**Required action:** Starting at the line below holding "Eastern: [189,36,248,84] ->" and stopping at the line holding "Webinar Monitor: [444,521,963,841]", print every line exactly, both ends included, and leave the rest out.

**Data shown:**
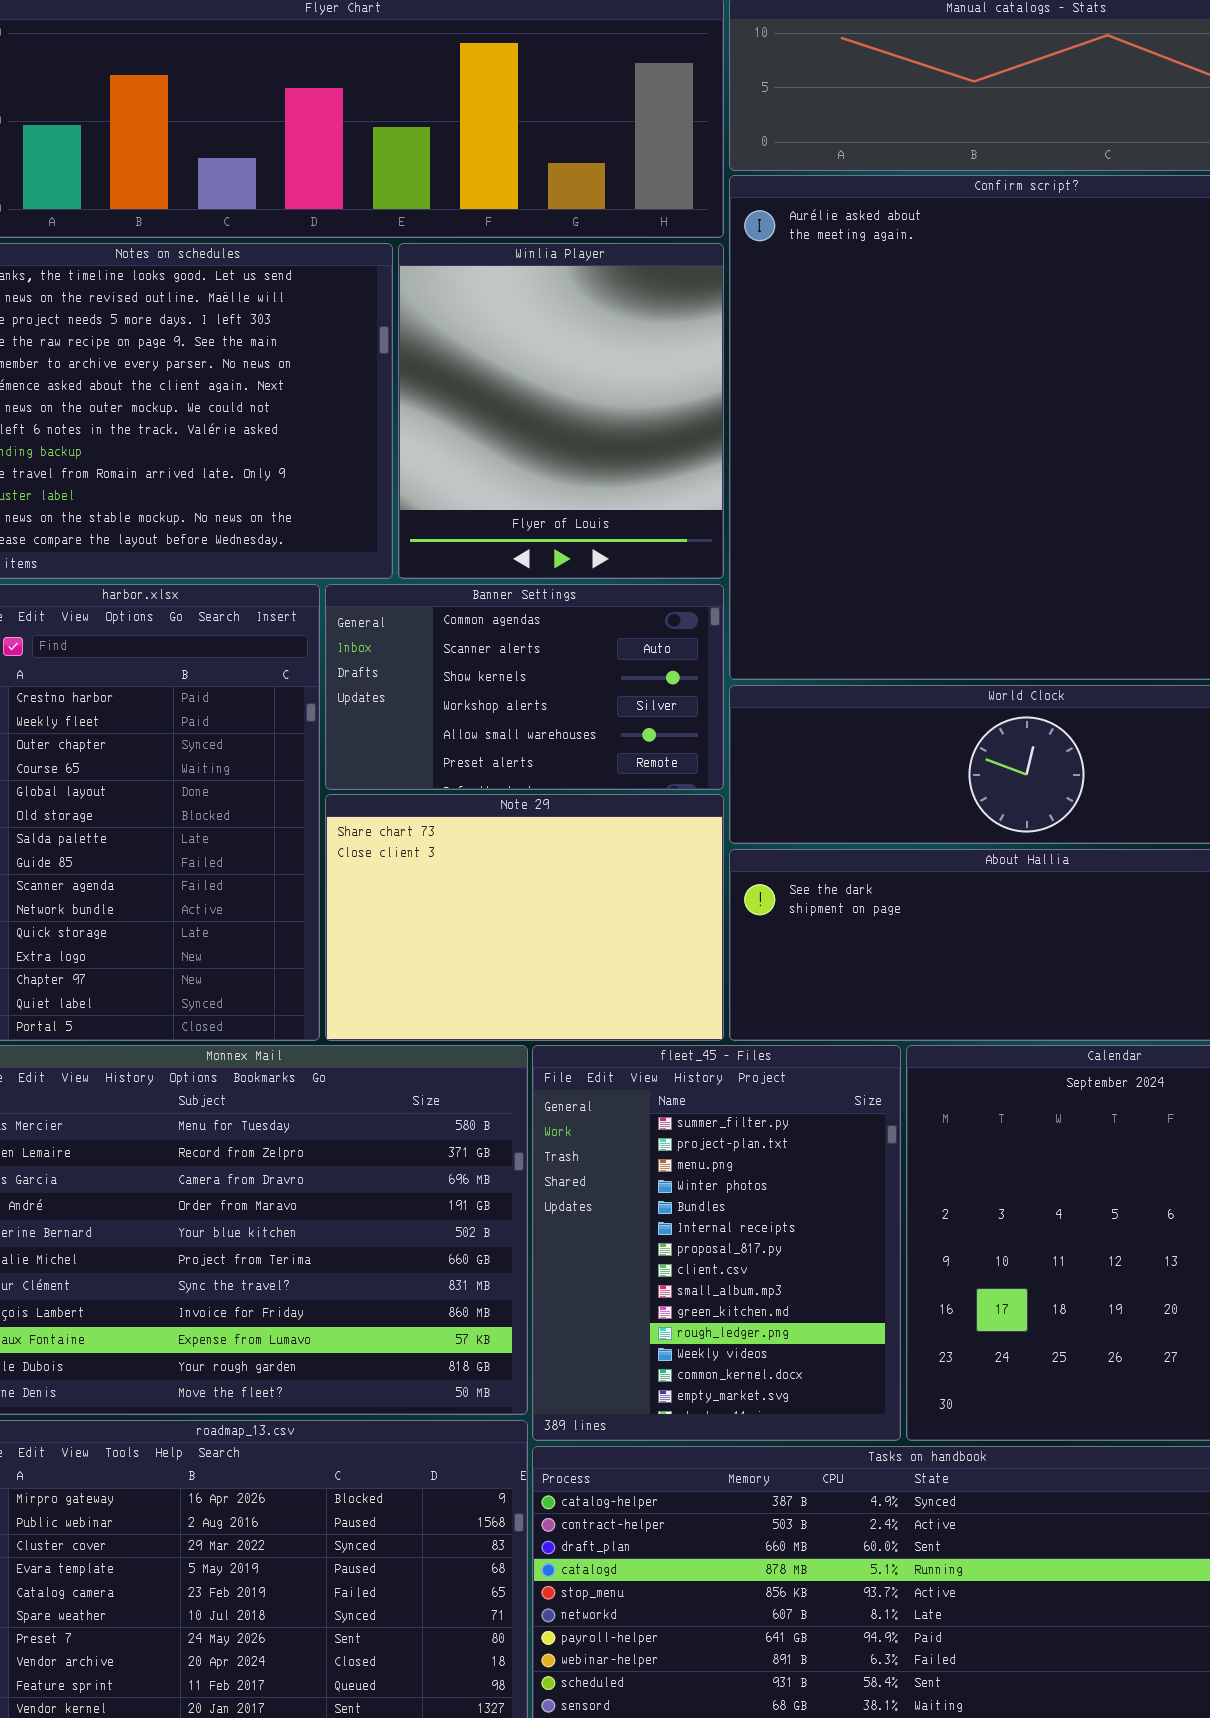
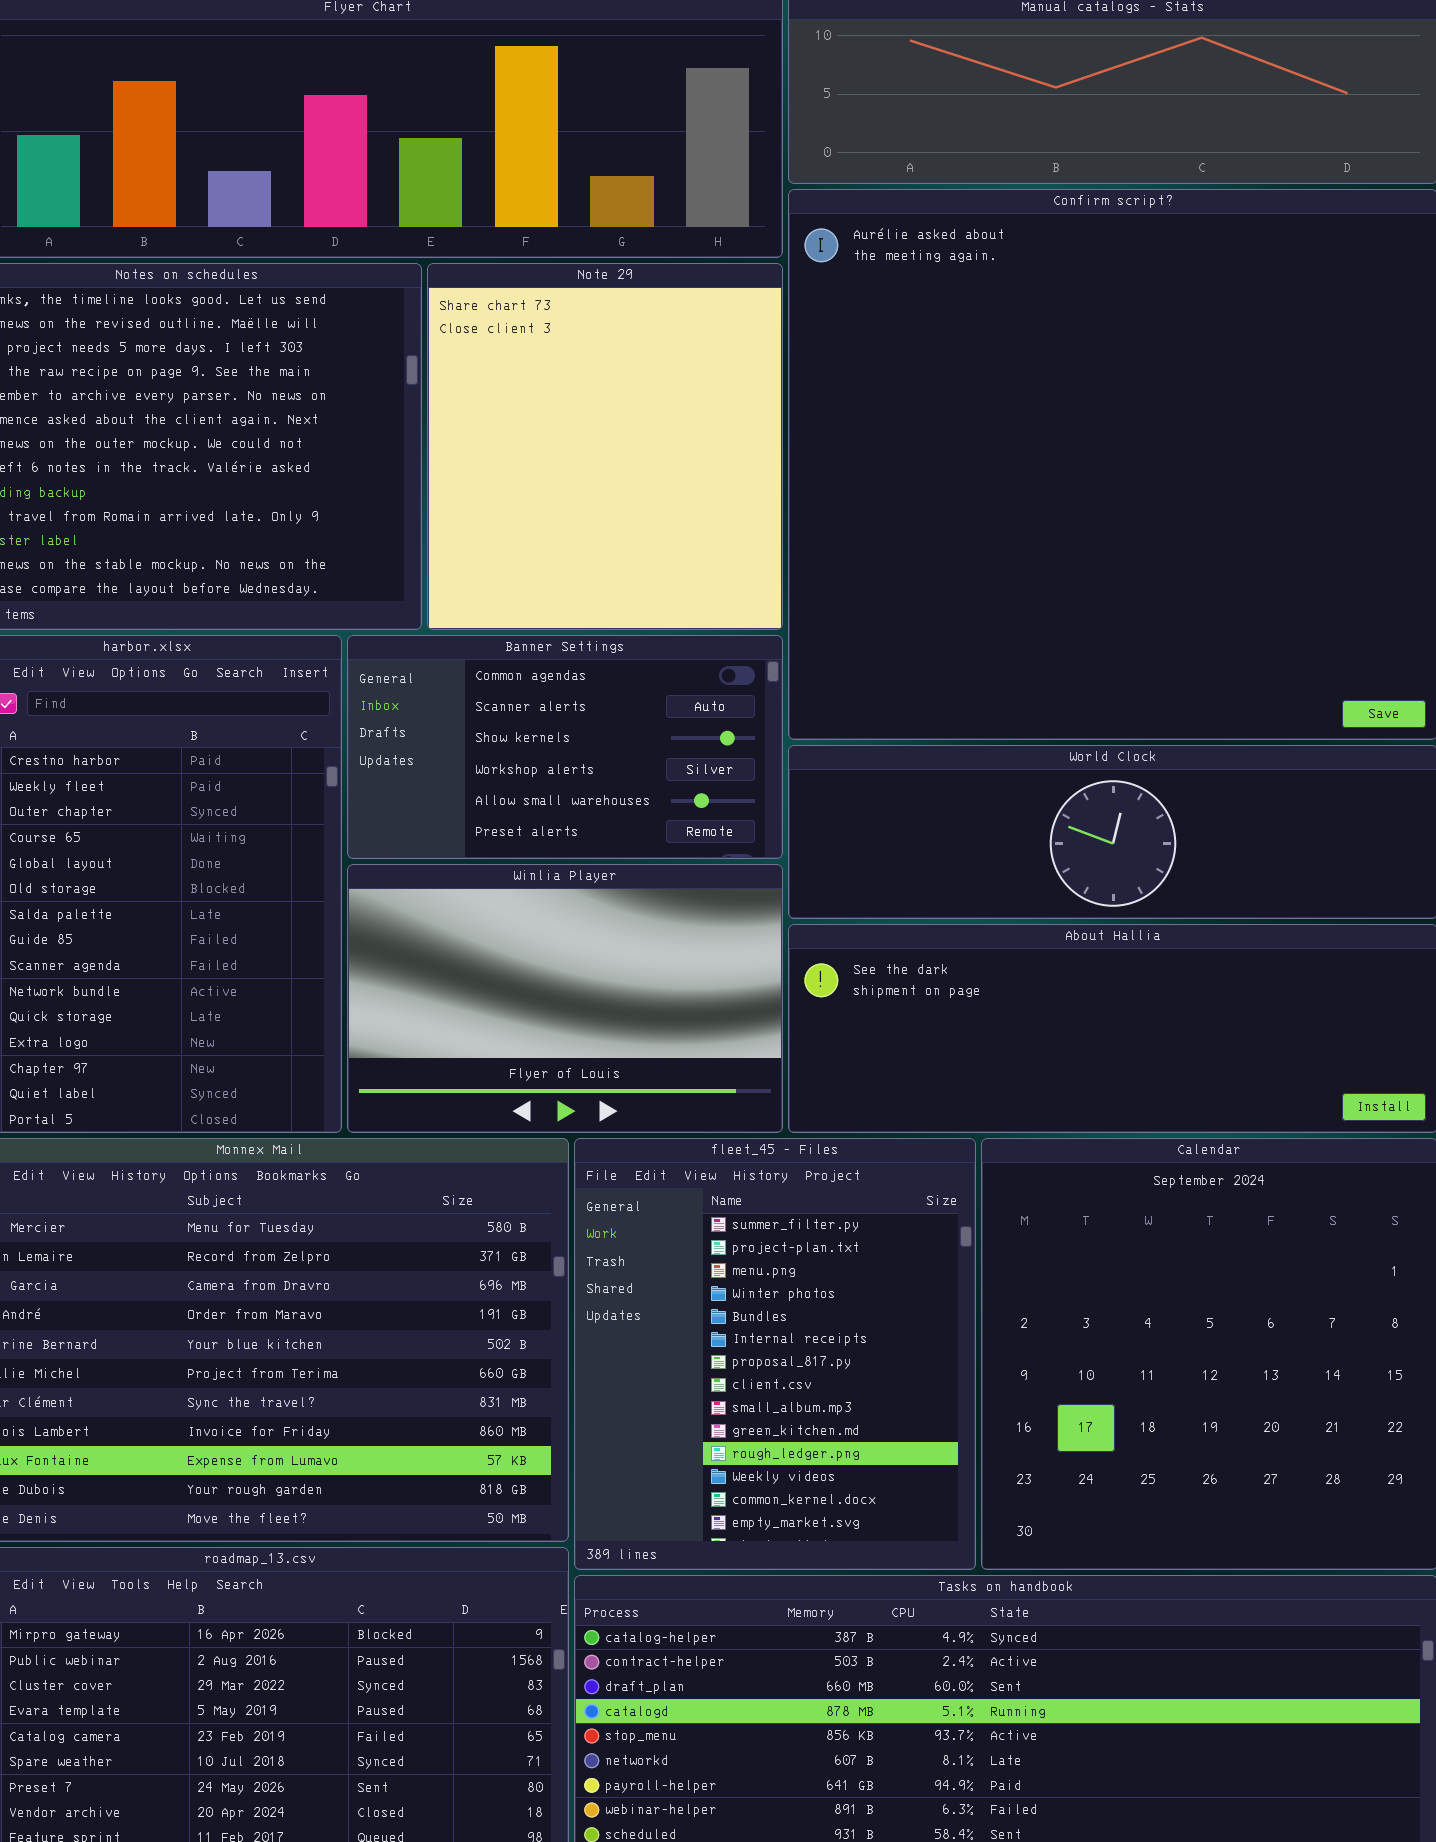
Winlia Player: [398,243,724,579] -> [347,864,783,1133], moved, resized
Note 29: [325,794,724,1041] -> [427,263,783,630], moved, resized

--

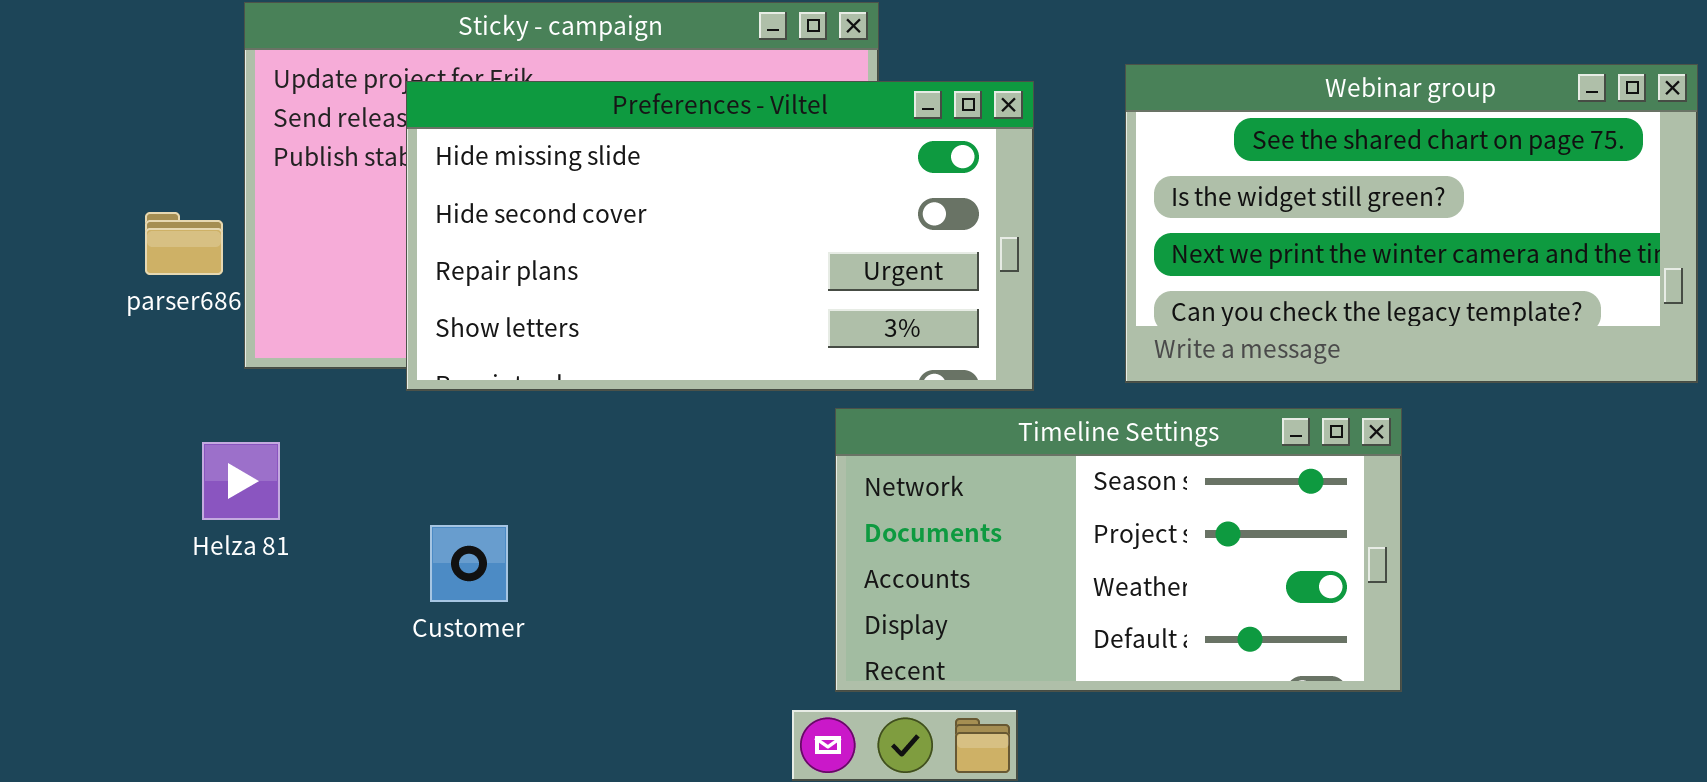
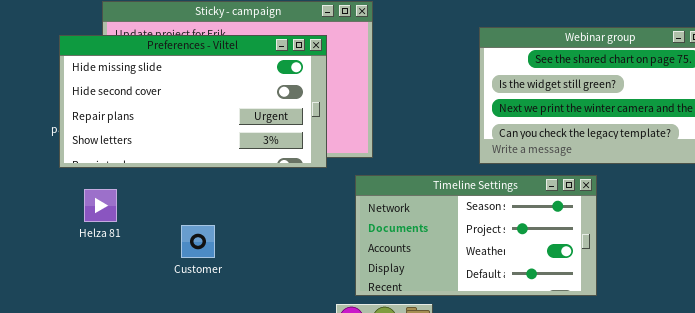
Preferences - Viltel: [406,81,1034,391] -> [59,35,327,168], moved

* * *

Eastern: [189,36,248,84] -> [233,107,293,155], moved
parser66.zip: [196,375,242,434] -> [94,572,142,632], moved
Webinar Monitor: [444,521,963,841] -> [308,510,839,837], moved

**Result:**
Eastern: [189,36,248,84] -> [233,107,293,155], moved
parser66.zip: [196,375,242,434] -> [94,572,142,632], moved
Webinar Monitor: [444,521,963,841] -> [308,510,839,837], moved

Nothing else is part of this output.